(Edit tracking data)

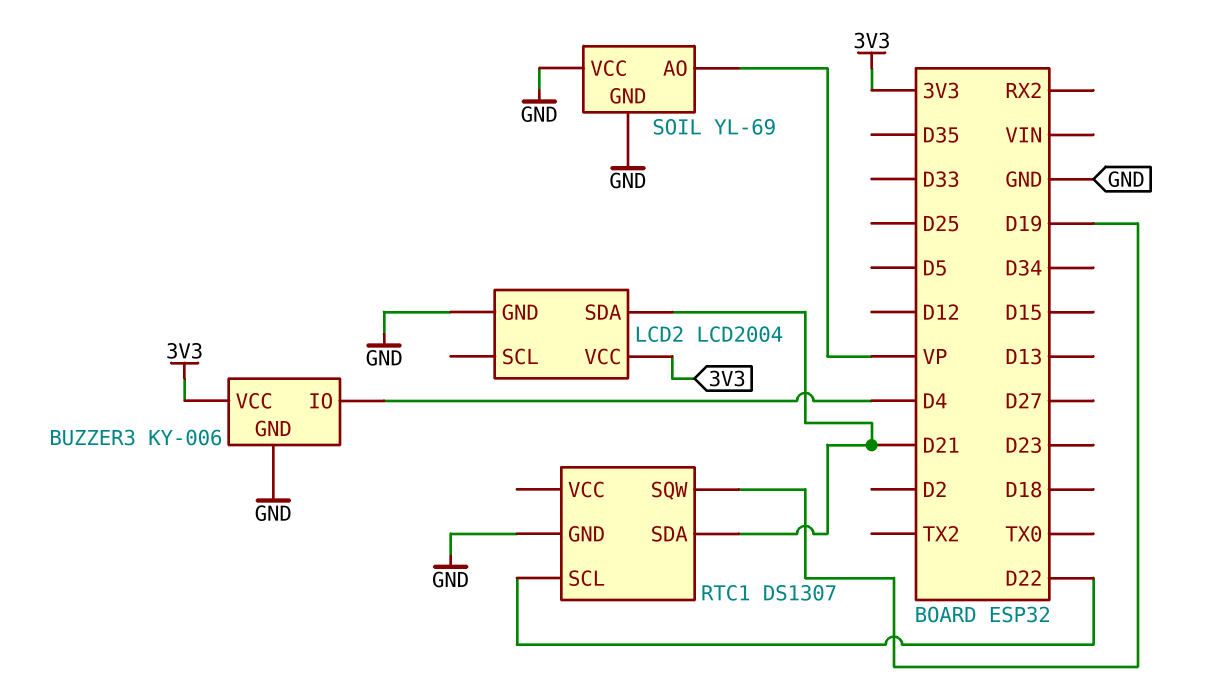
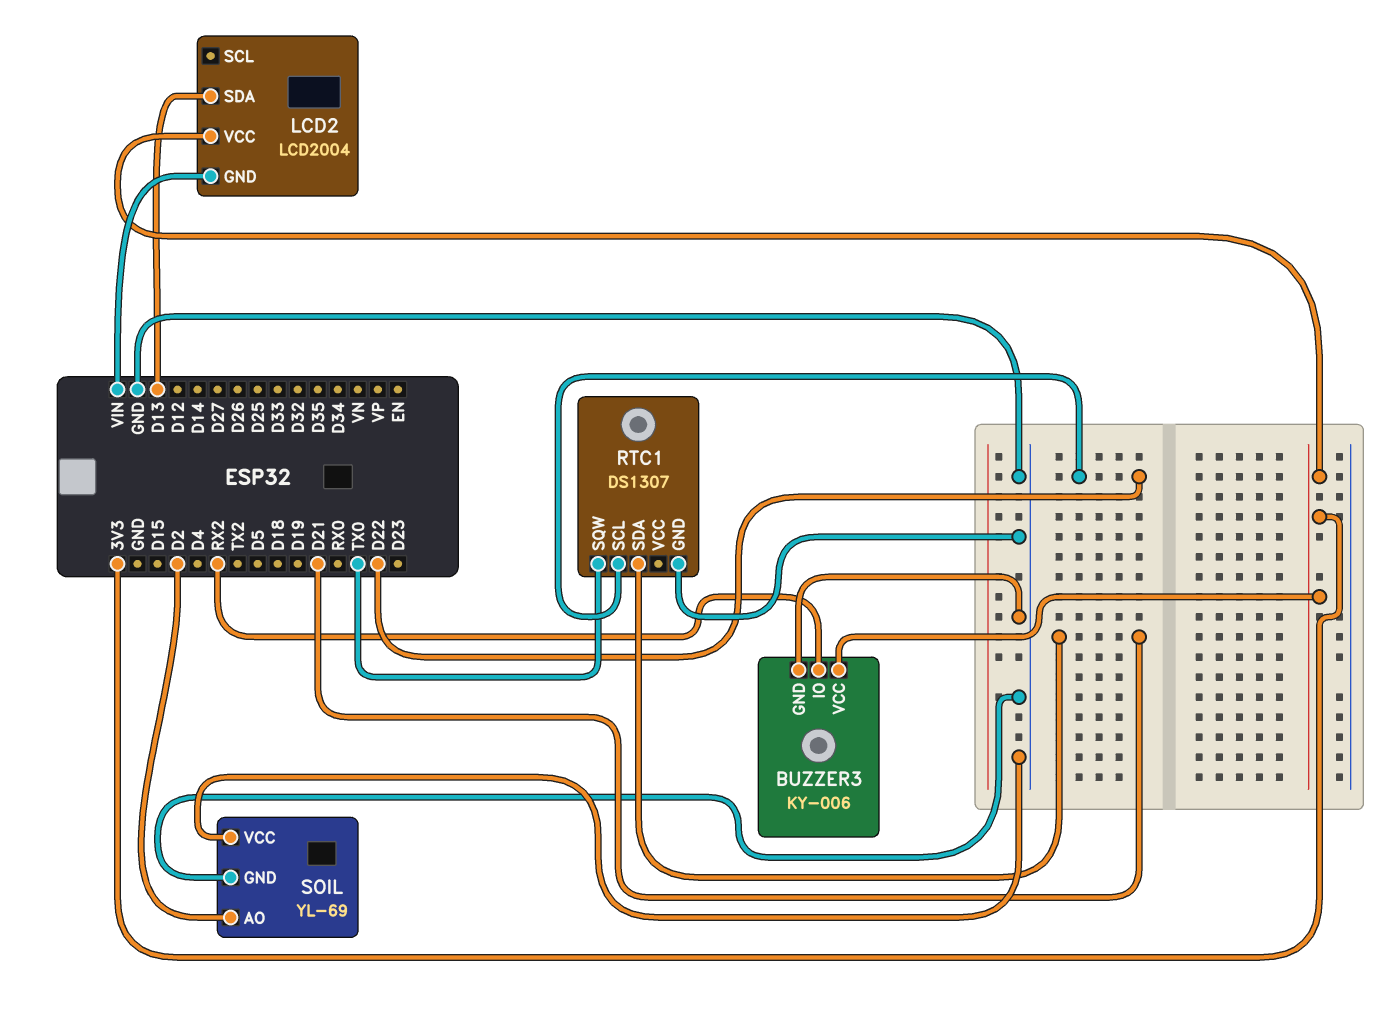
BUZZER3 pin IO: D4 -> RX2
LCD2 pin GND: GND -> VIN
LCD2 pin SDA: D21 -> D13
RTC1 pin SQW: D19 -> TX0
SOIL pin AO: VP -> D2

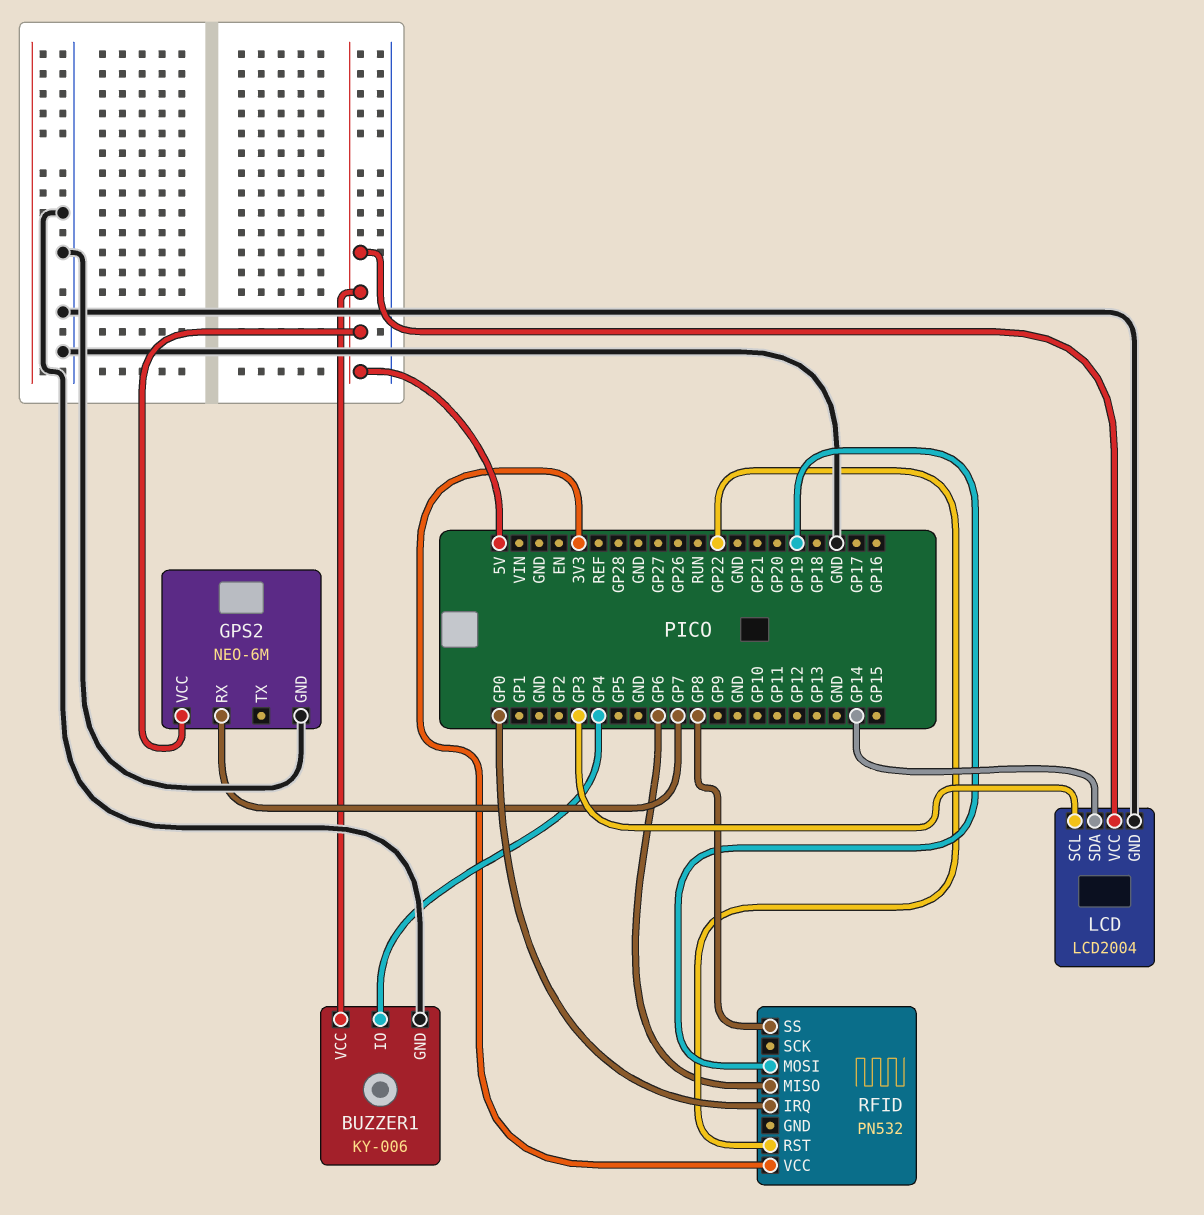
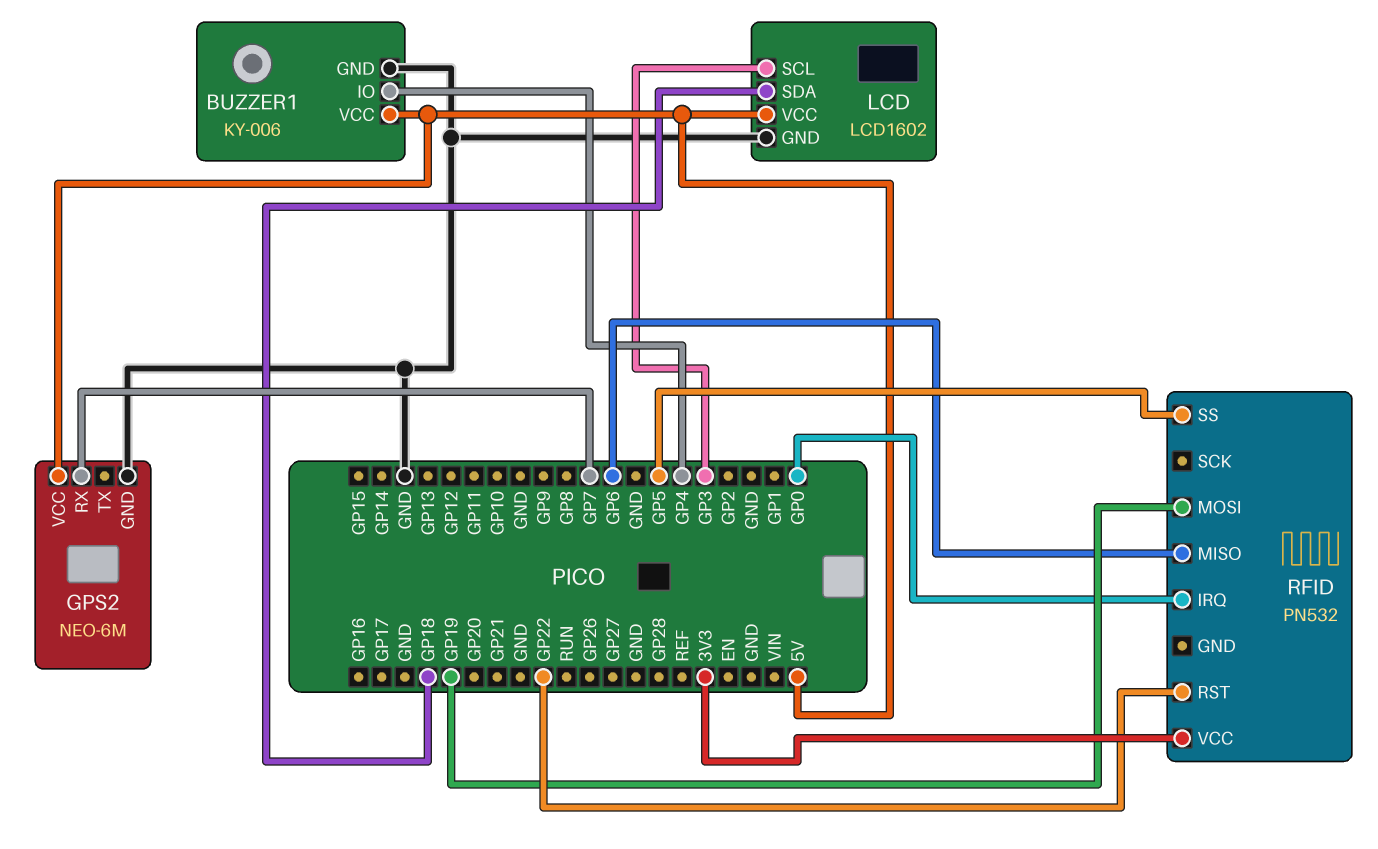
LCD: LCD2004 -> LCD1602
LCD pin SDA: GP14 -> GP18
RFID pin SS: GP8 -> GP5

_ABOUT THIS TASK_
Would you retype every record above exactly, leaving out the pictures?

_SOLUTION FOR THIS PROBLEM_
BUZZER3 pin IO: D4 -> RX2
LCD2 pin GND: GND -> VIN
LCD2 pin SDA: D21 -> D13
RTC1 pin SQW: D19 -> TX0
SOIL pin AO: VP -> D2

LCD: LCD2004 -> LCD1602
LCD pin SDA: GP14 -> GP18
RFID pin SS: GP8 -> GP5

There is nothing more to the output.